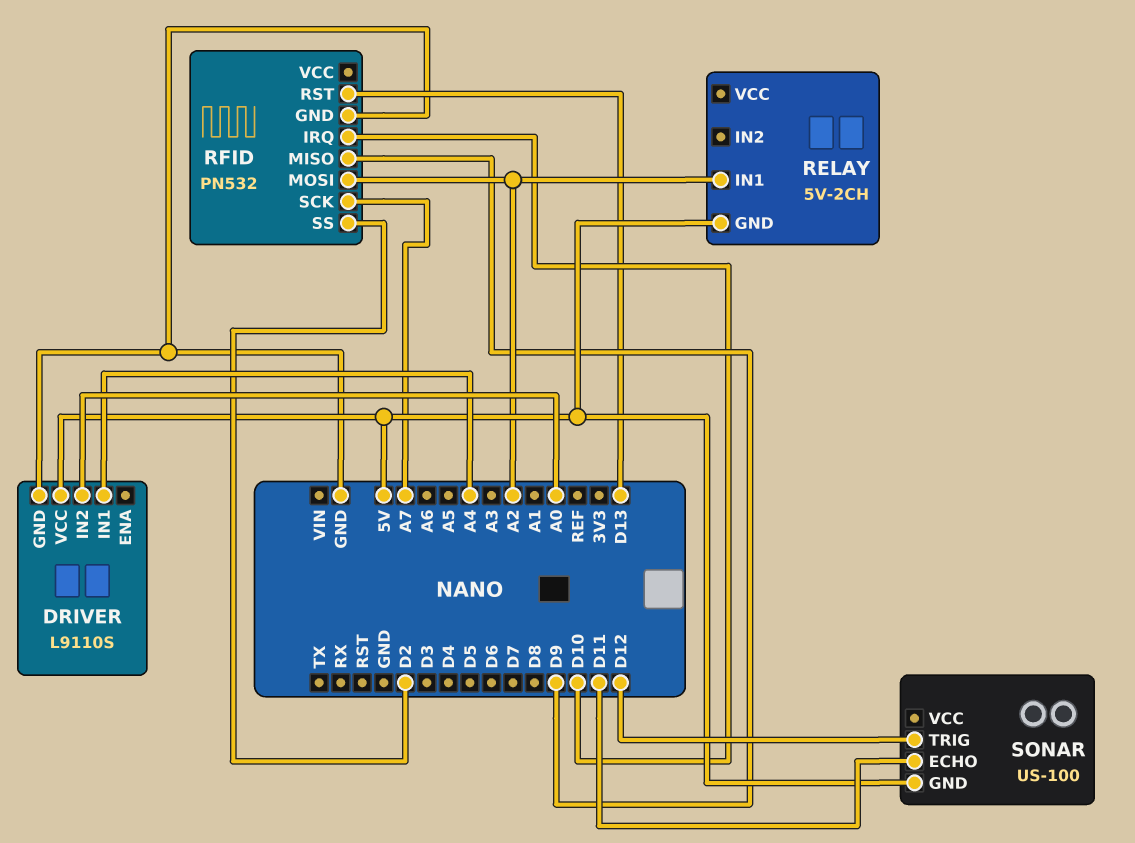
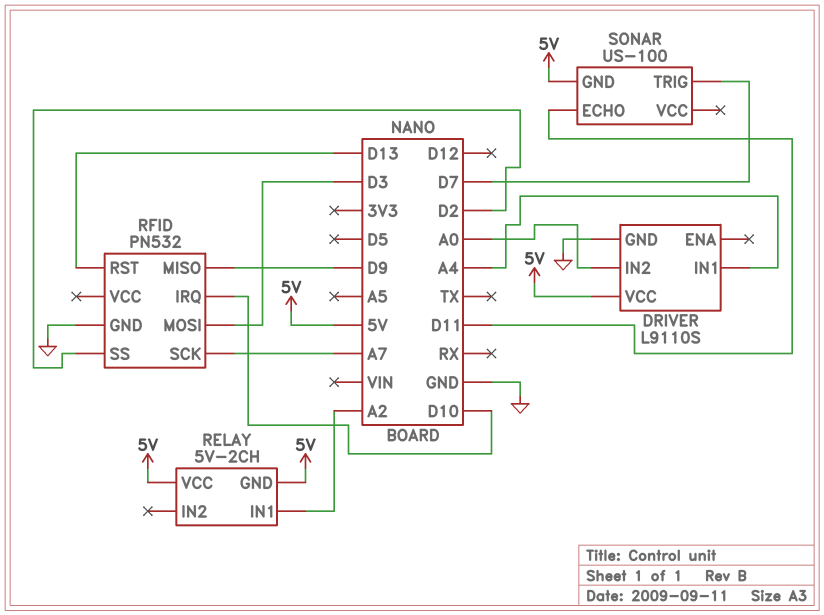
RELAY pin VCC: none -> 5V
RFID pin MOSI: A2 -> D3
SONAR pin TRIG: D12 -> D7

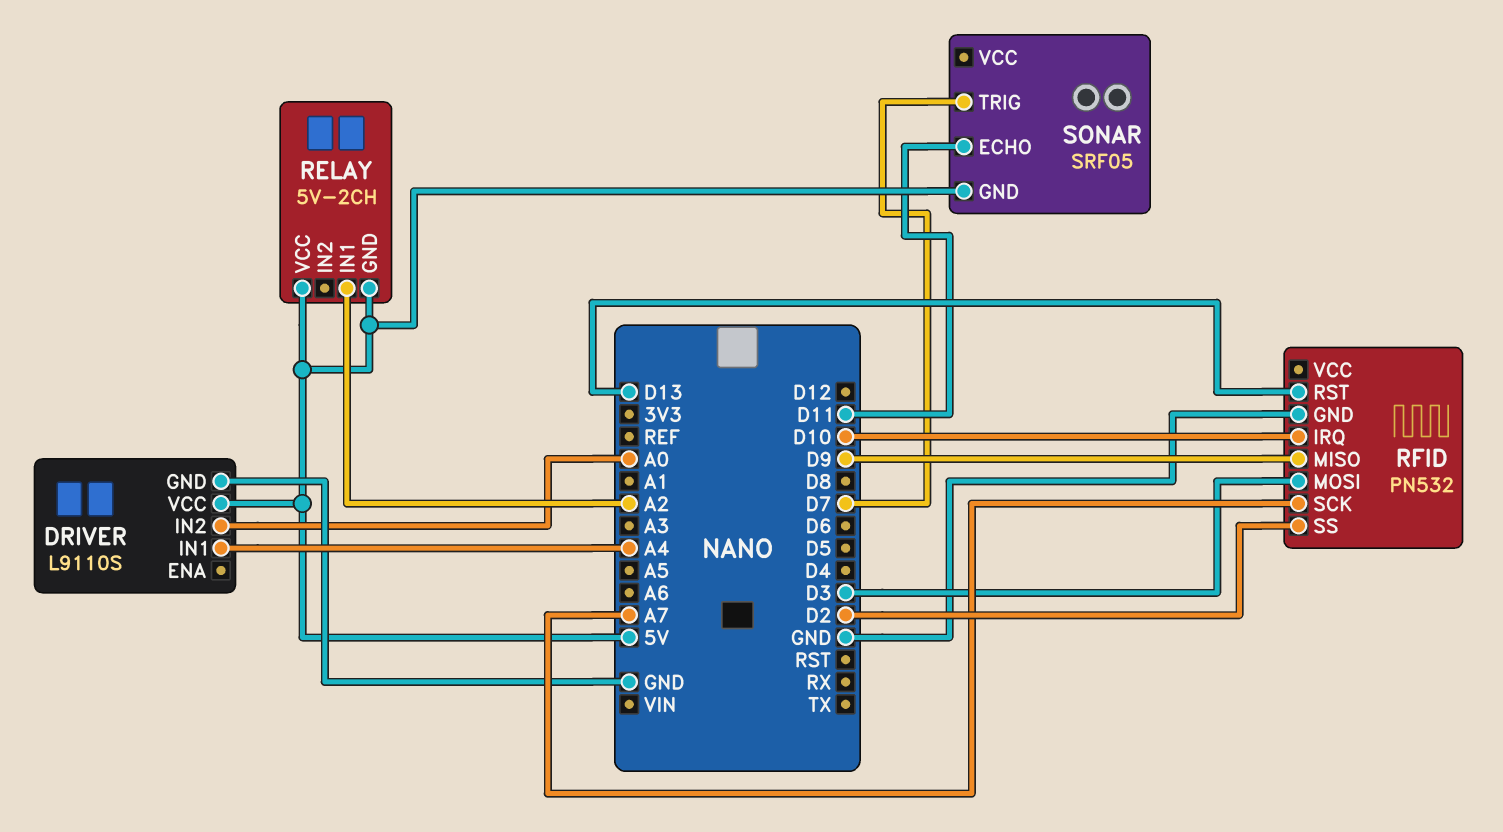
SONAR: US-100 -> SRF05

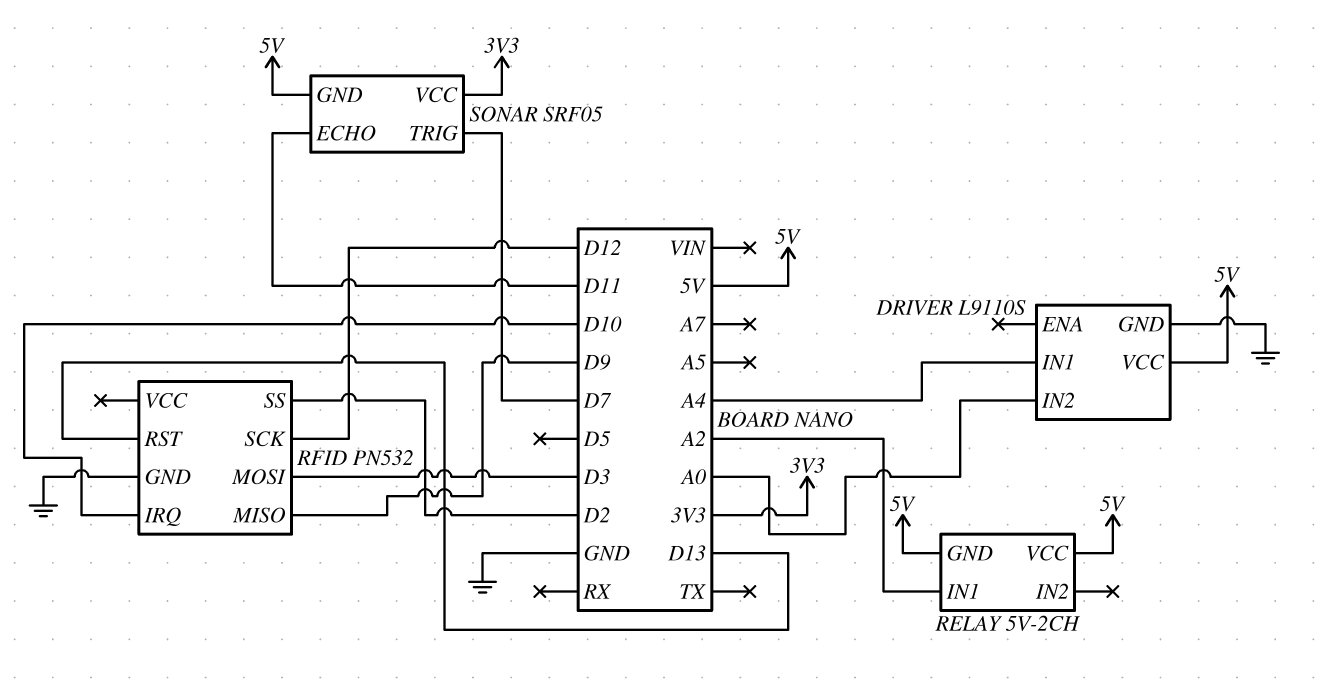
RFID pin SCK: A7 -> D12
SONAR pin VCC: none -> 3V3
····················
Work request. An exact retyping of each record, with no pictures, is the answer required.

Task output.
RELAY pin VCC: none -> 5V
RFID pin MOSI: A2 -> D3
SONAR pin TRIG: D12 -> D7

SONAR: US-100 -> SRF05

RFID pin SCK: A7 -> D12
SONAR pin VCC: none -> 3V3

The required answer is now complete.